__ROWS__.
▽
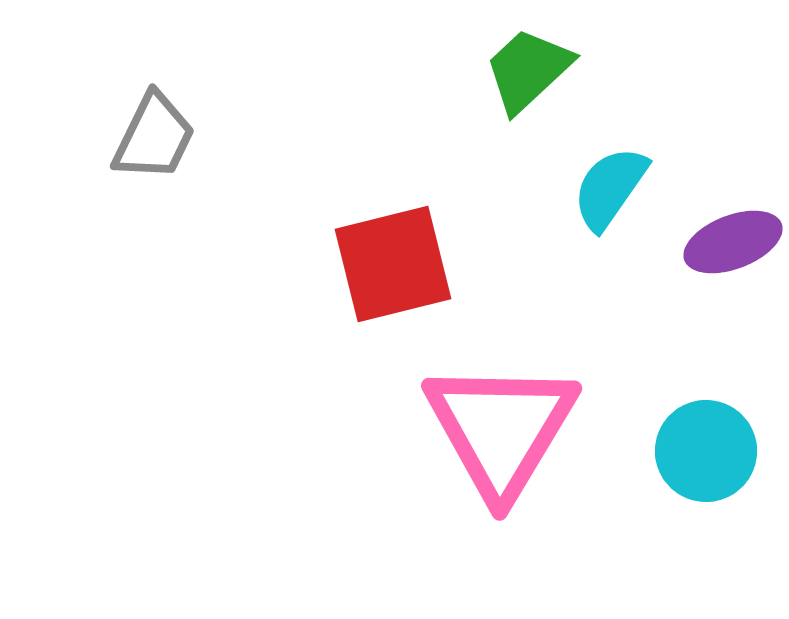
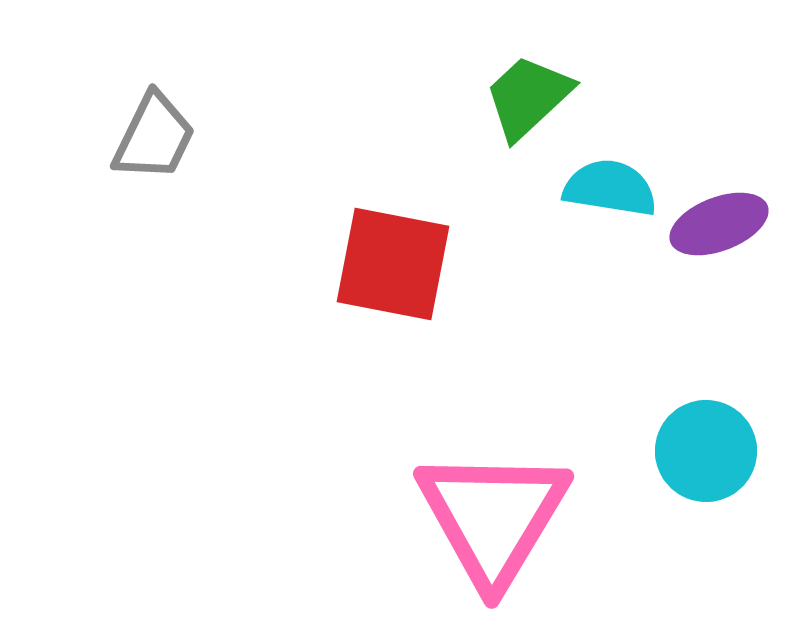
green trapezoid: moved 27 px down
cyan semicircle: rotated 64 degrees clockwise
purple ellipse: moved 14 px left, 18 px up
red square: rotated 25 degrees clockwise
pink triangle: moved 8 px left, 88 px down
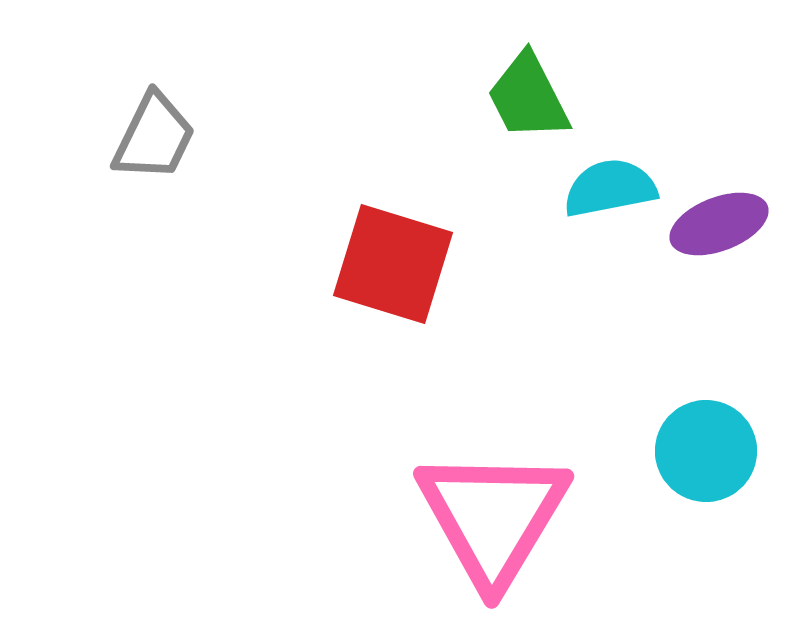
green trapezoid: rotated 74 degrees counterclockwise
cyan semicircle: rotated 20 degrees counterclockwise
red square: rotated 6 degrees clockwise
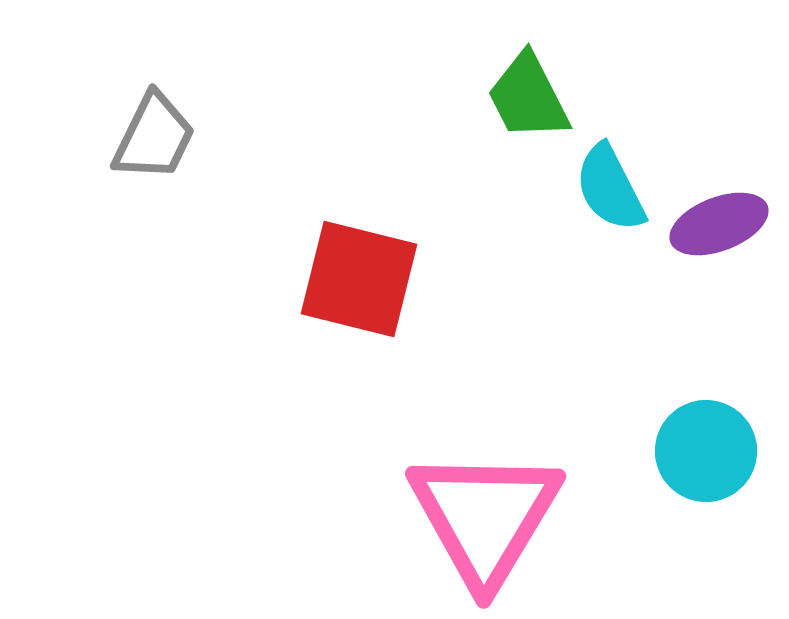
cyan semicircle: rotated 106 degrees counterclockwise
red square: moved 34 px left, 15 px down; rotated 3 degrees counterclockwise
pink triangle: moved 8 px left
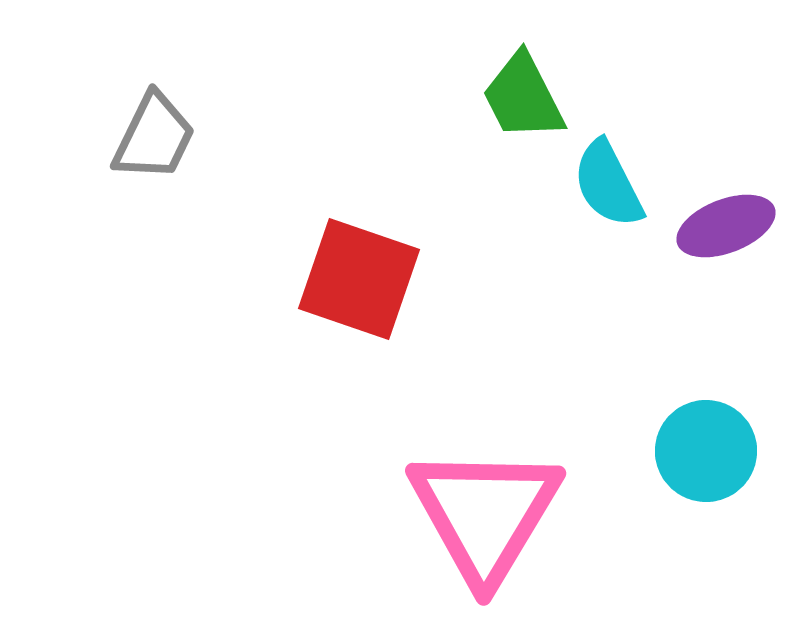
green trapezoid: moved 5 px left
cyan semicircle: moved 2 px left, 4 px up
purple ellipse: moved 7 px right, 2 px down
red square: rotated 5 degrees clockwise
pink triangle: moved 3 px up
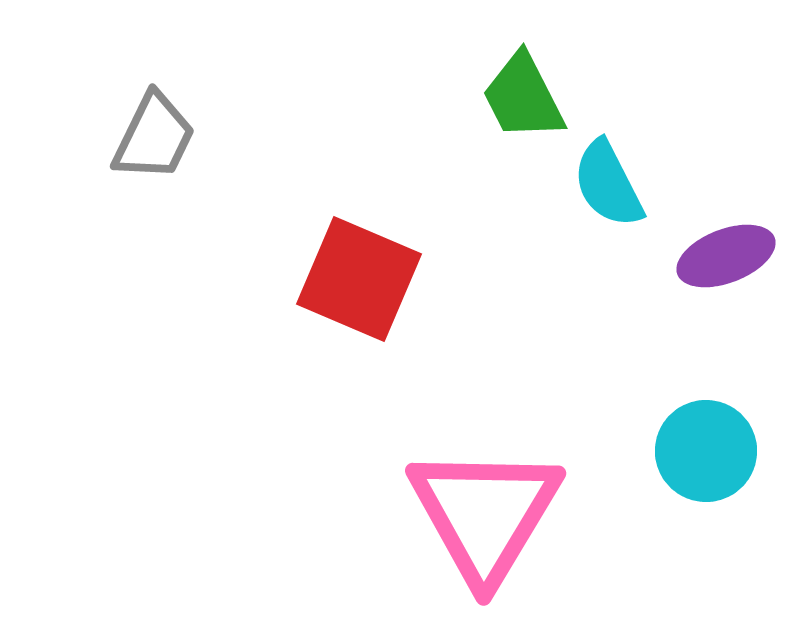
purple ellipse: moved 30 px down
red square: rotated 4 degrees clockwise
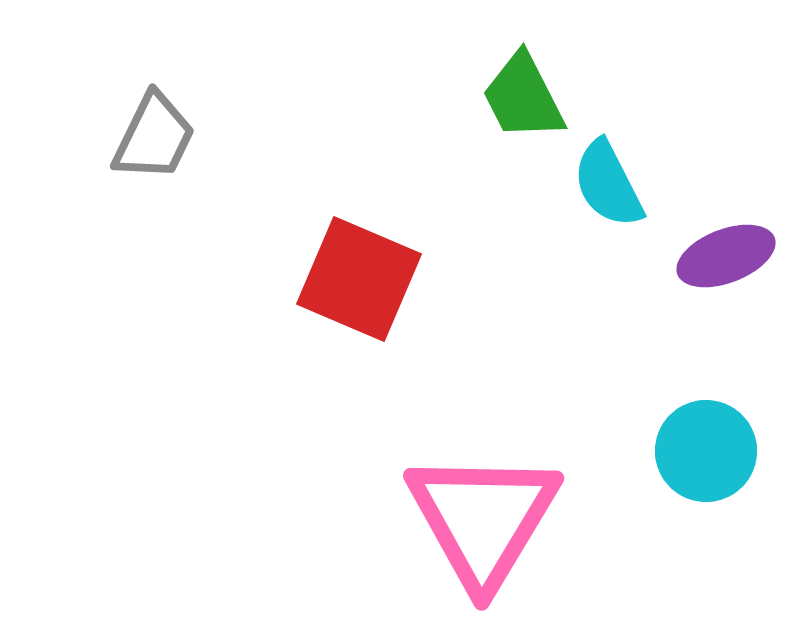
pink triangle: moved 2 px left, 5 px down
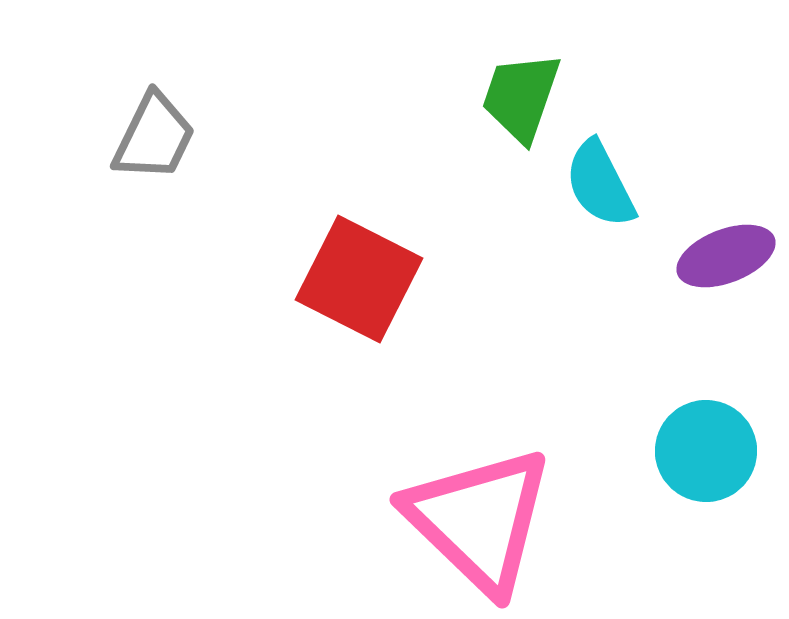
green trapezoid: moved 2 px left; rotated 46 degrees clockwise
cyan semicircle: moved 8 px left
red square: rotated 4 degrees clockwise
pink triangle: moved 4 px left, 1 px down; rotated 17 degrees counterclockwise
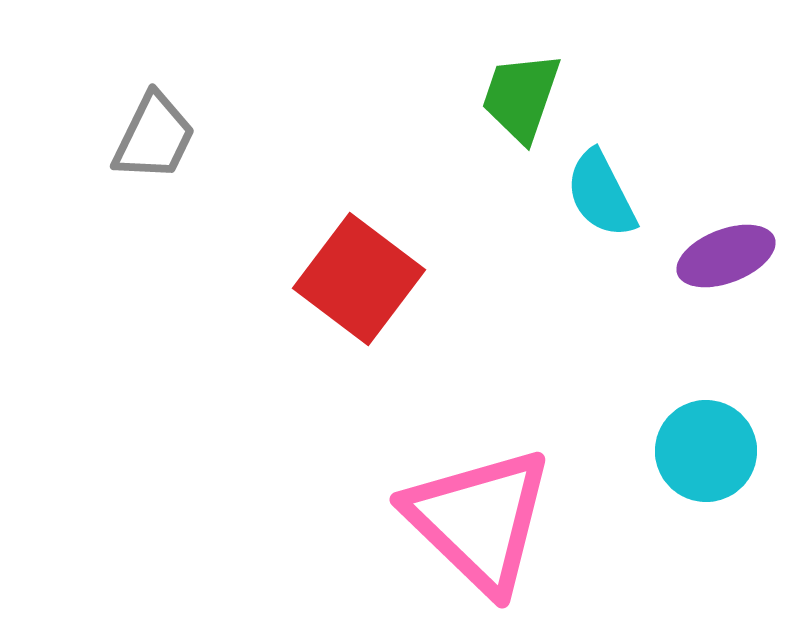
cyan semicircle: moved 1 px right, 10 px down
red square: rotated 10 degrees clockwise
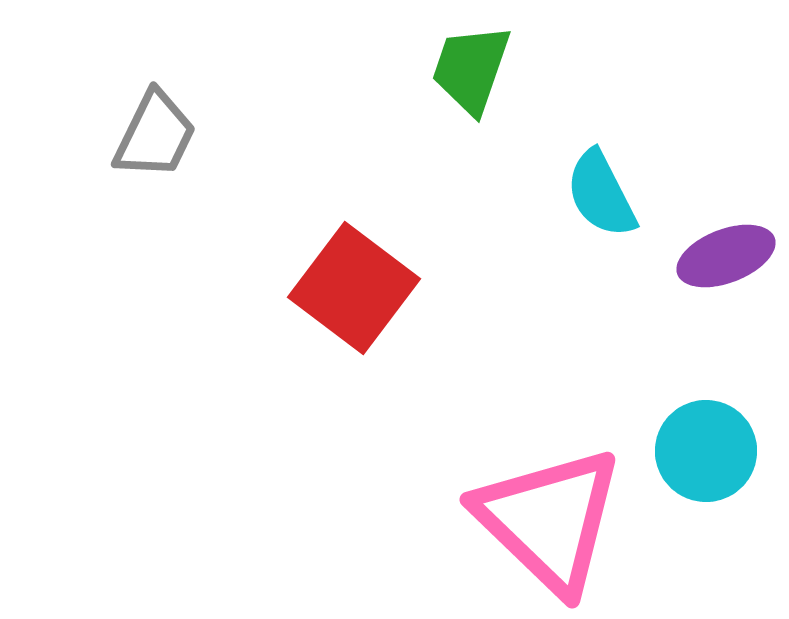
green trapezoid: moved 50 px left, 28 px up
gray trapezoid: moved 1 px right, 2 px up
red square: moved 5 px left, 9 px down
pink triangle: moved 70 px right
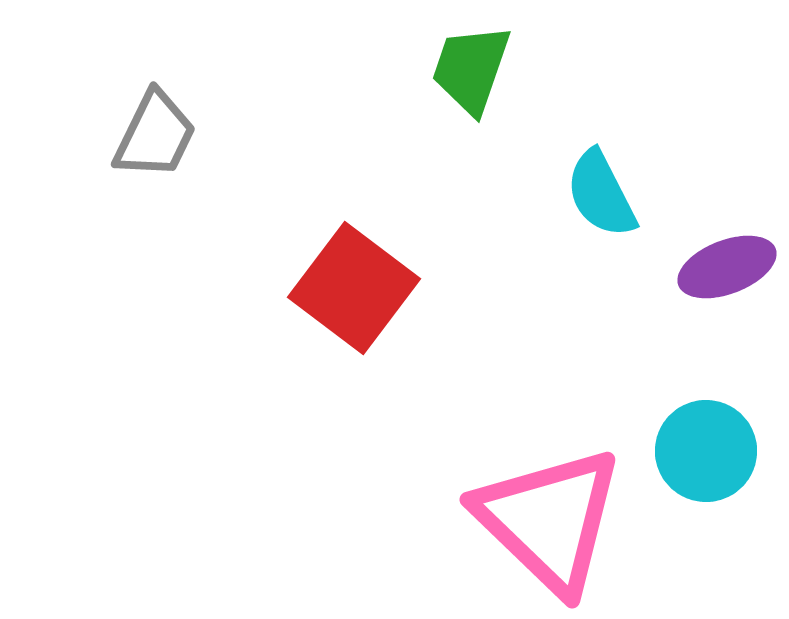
purple ellipse: moved 1 px right, 11 px down
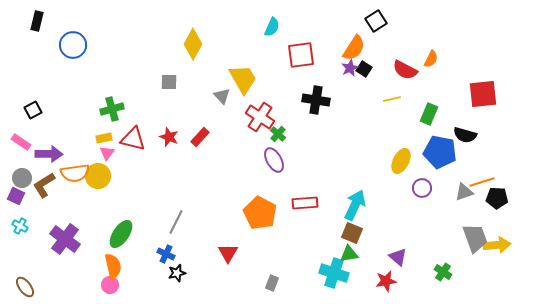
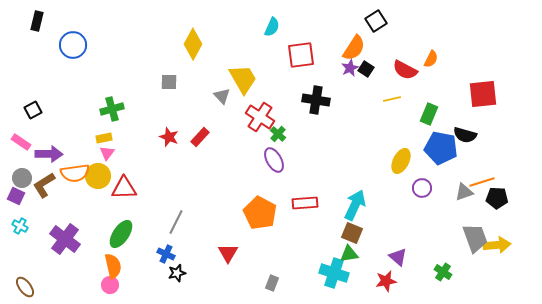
black square at (364, 69): moved 2 px right
red triangle at (133, 139): moved 9 px left, 49 px down; rotated 16 degrees counterclockwise
blue pentagon at (440, 152): moved 1 px right, 4 px up
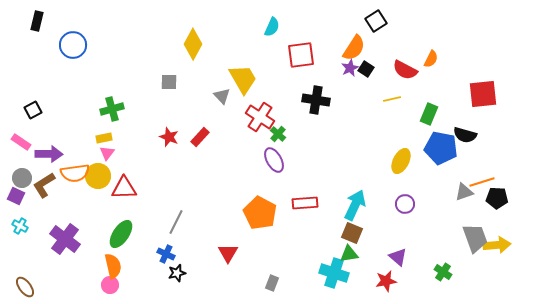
purple circle at (422, 188): moved 17 px left, 16 px down
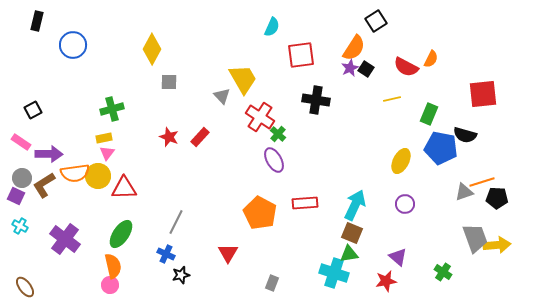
yellow diamond at (193, 44): moved 41 px left, 5 px down
red semicircle at (405, 70): moved 1 px right, 3 px up
black star at (177, 273): moved 4 px right, 2 px down
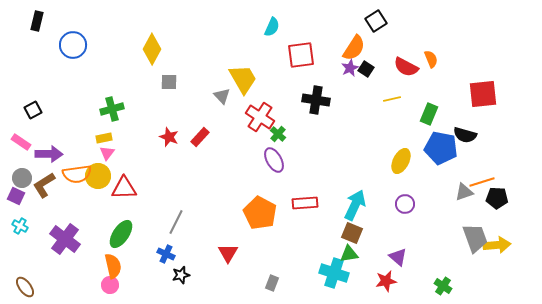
orange semicircle at (431, 59): rotated 48 degrees counterclockwise
orange semicircle at (75, 173): moved 2 px right, 1 px down
green cross at (443, 272): moved 14 px down
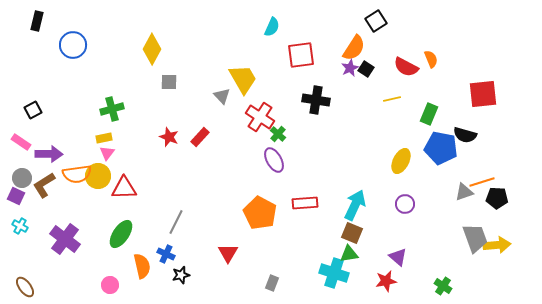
orange semicircle at (113, 266): moved 29 px right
△
__WHAT NEEDS TO BE DONE__.
Arrange every line of the records above as a Markdown table with two columns, Row and Line, giving each row a number and skipping blank lines. Leave the pictures out of the table.

__CORRECT RESPONSE__.
| Row | Line |
|---|---|
| 1 | green trapezoid: moved 27 px down |
| 2 | cyan semicircle: rotated 64 degrees clockwise |
| 3 | purple ellipse: moved 14 px left, 18 px up |
| 4 | red square: rotated 25 degrees clockwise |
| 5 | pink triangle: moved 8 px left, 88 px down |
| 6 | green trapezoid: rotated 74 degrees counterclockwise |
| 7 | cyan semicircle: rotated 20 degrees counterclockwise |
| 8 | red square: rotated 6 degrees clockwise |
| 9 | cyan semicircle: rotated 106 degrees counterclockwise |
| 10 | red square: moved 34 px left, 15 px down; rotated 3 degrees counterclockwise |
| 11 | pink triangle: moved 8 px left |
| 12 | green trapezoid: moved 5 px left |
| 13 | cyan semicircle: moved 2 px left, 4 px up |
| 14 | purple ellipse: moved 7 px right, 2 px down |
| 15 | red square: rotated 5 degrees clockwise |
| 16 | pink triangle: moved 3 px up |
| 17 | purple ellipse: moved 30 px down |
| 18 | red square: rotated 4 degrees clockwise |
| 19 | pink triangle: moved 2 px left, 5 px down |
| 20 | green trapezoid: moved 2 px left; rotated 46 degrees clockwise |
| 21 | cyan semicircle: moved 8 px left |
| 22 | red square: rotated 4 degrees clockwise |
| 23 | pink triangle: moved 4 px left, 1 px down; rotated 17 degrees counterclockwise |
| 24 | cyan semicircle: moved 1 px right, 10 px down |
| 25 | red square: rotated 10 degrees clockwise |
| 26 | green trapezoid: moved 50 px left, 28 px up |
| 27 | gray trapezoid: moved 1 px right, 2 px up |
| 28 | red square: moved 5 px left, 9 px down |
| 29 | pink triangle: moved 70 px right |
| 30 | purple ellipse: moved 1 px right, 11 px down |
| 31 | black square at (364, 69): moved 2 px right |
| 32 | red triangle at (133, 139): moved 9 px left, 49 px down; rotated 16 degrees counterclockwise |
| 33 | blue pentagon at (440, 152): moved 1 px right, 4 px up |
| 34 | purple circle at (422, 188): moved 17 px left, 16 px down |
| 35 | yellow diamond at (193, 44): moved 41 px left, 5 px down |
| 36 | red semicircle at (405, 70): moved 1 px right, 3 px up |
| 37 | black star at (177, 273): moved 4 px right, 2 px down |
| 38 | orange semicircle at (431, 59): rotated 48 degrees counterclockwise |
| 39 | orange semicircle at (75, 173): moved 2 px right, 1 px down |
| 40 | green cross at (443, 272): moved 14 px down |
| 41 | orange semicircle at (113, 266): moved 29 px right |